_What the exercise asks:_
Would you copy the lines below exactly and omit the images?

_Dataset content:_
★ ★ ★ ★ ★ ★ ★

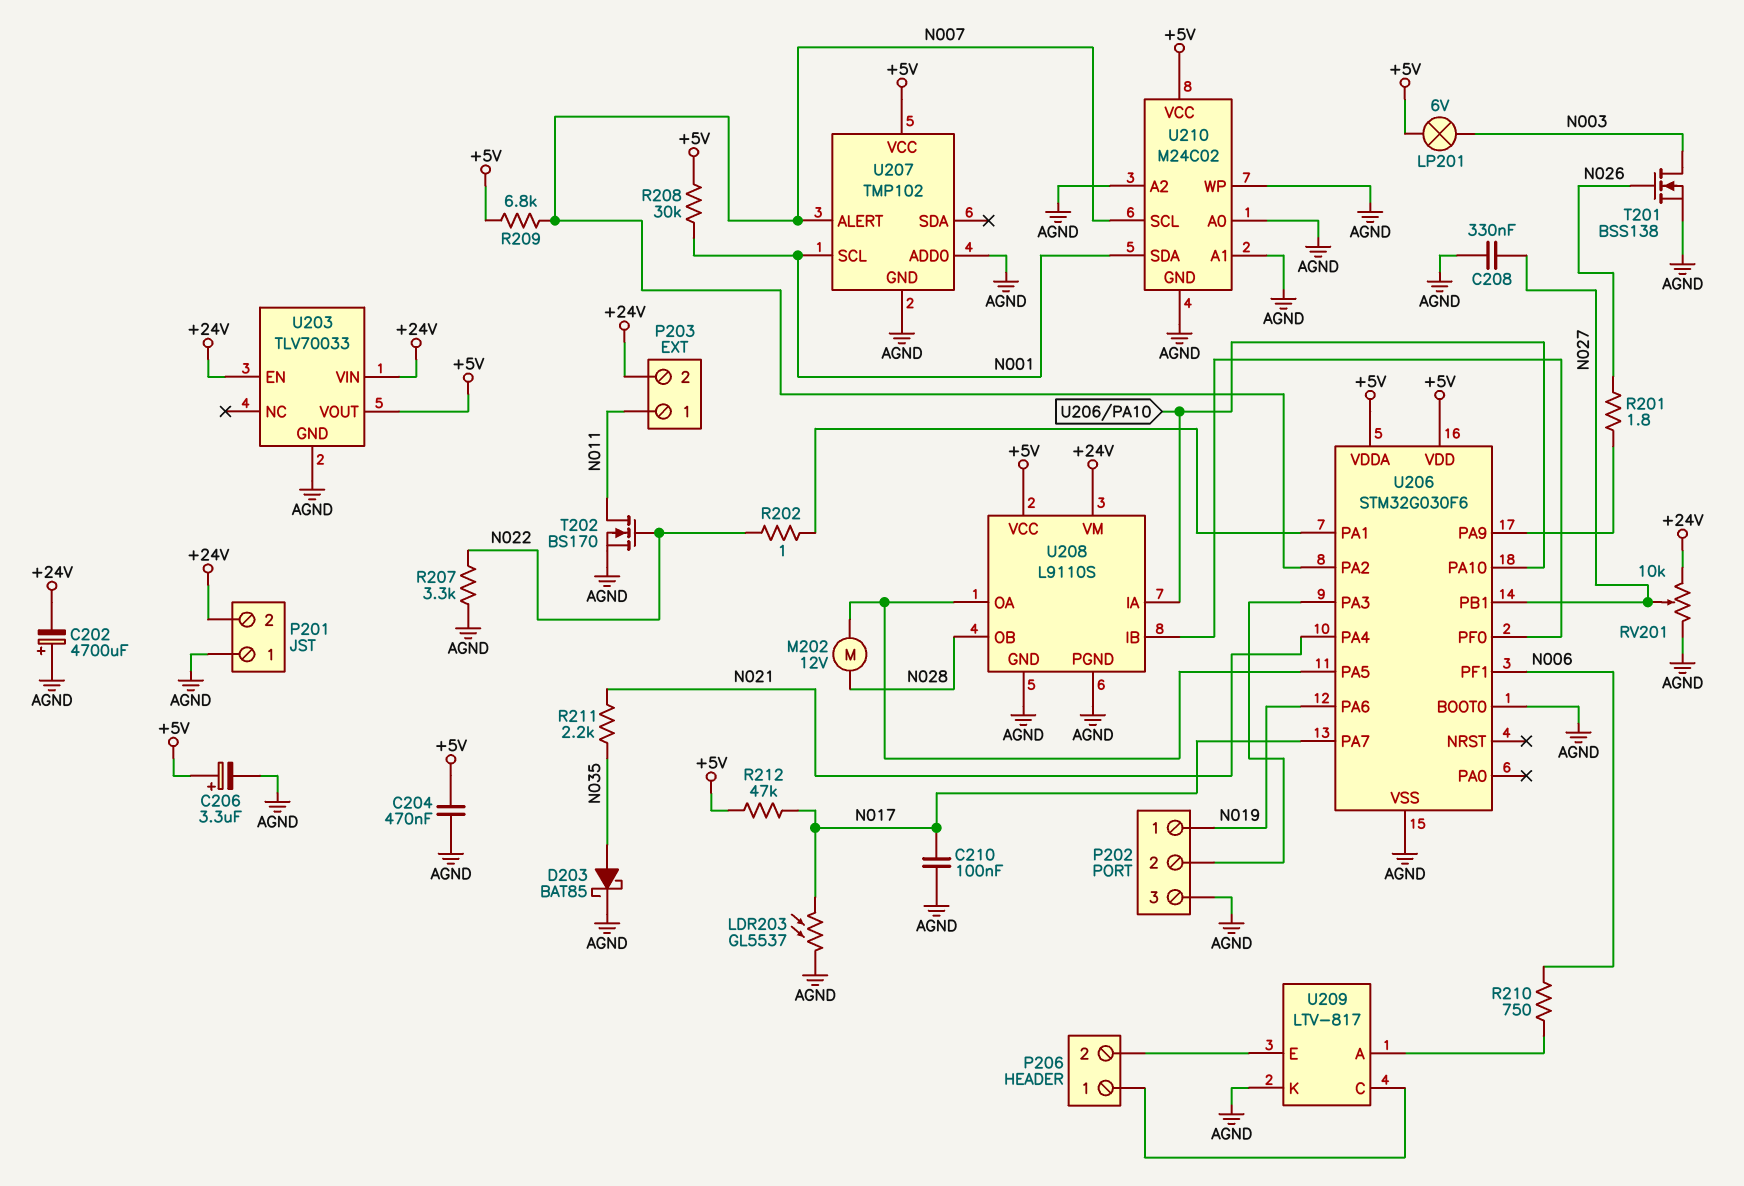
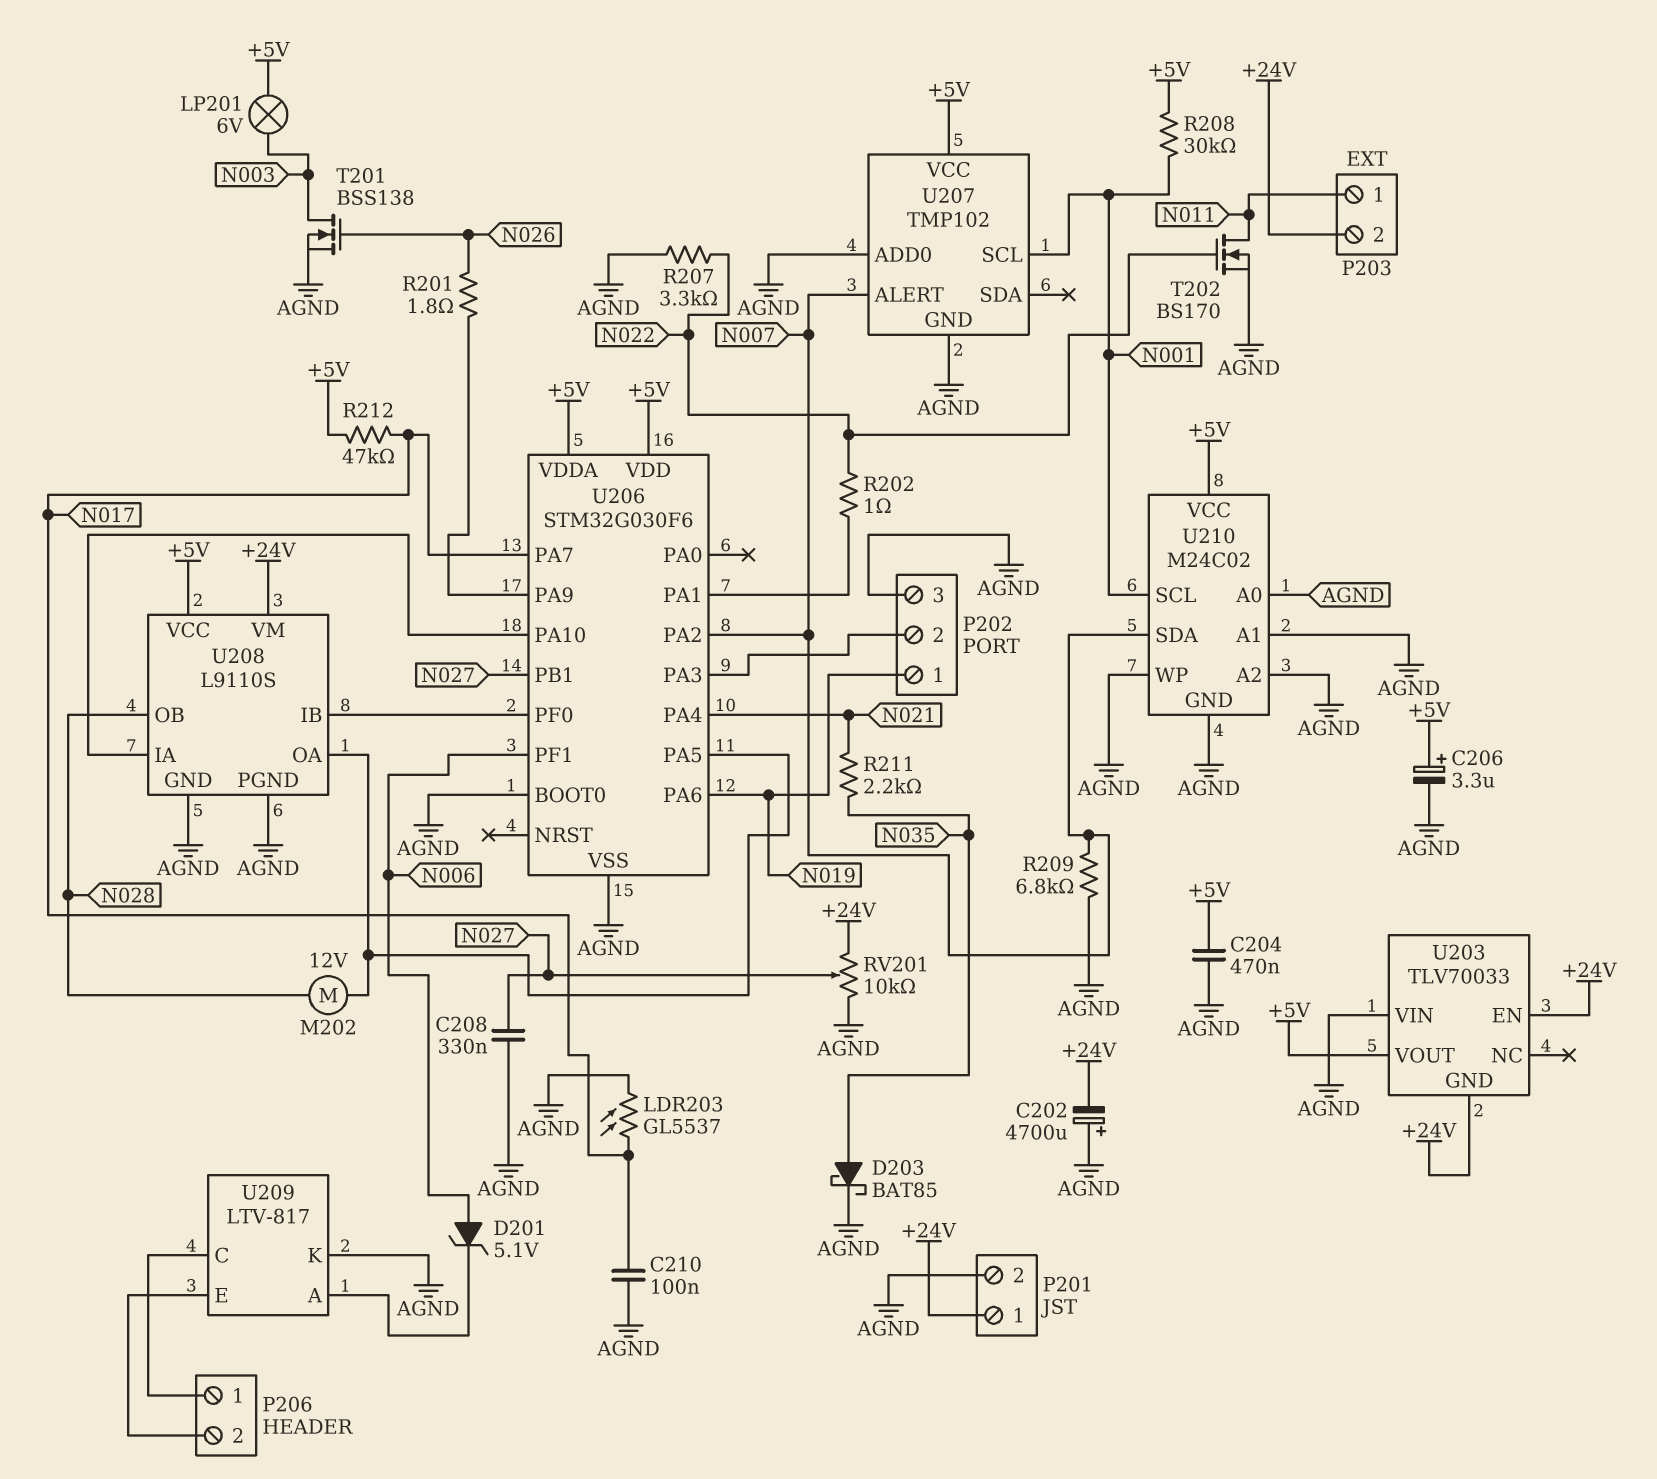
D201: none -> zener 5.1V (A N006, K U209/A)
P201 pin 1: AGND -> +24V
P201 pin 2: +24V -> AGND
R209: 6.8k (+5V, N007) -> 6.8k (AGND, N007)
R210: 750 (N006, U209/A) -> none
U203 pin GND: AGND -> +24V
U203 pin VIN: +24V -> AGND
U210 pin SCL: N007 -> N001
U210 pin SDA: N001 -> N007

★ ★ ★ ★ ★ ★ ★

_Response area:_
D201: none -> zener 5.1V (A N006, K U209/A)
P201 pin 1: AGND -> +24V
P201 pin 2: +24V -> AGND
R209: 6.8k (+5V, N007) -> 6.8k (AGND, N007)
R210: 750 (N006, U209/A) -> none
U203 pin GND: AGND -> +24V
U203 pin VIN: +24V -> AGND
U210 pin SCL: N007 -> N001
U210 pin SDA: N001 -> N007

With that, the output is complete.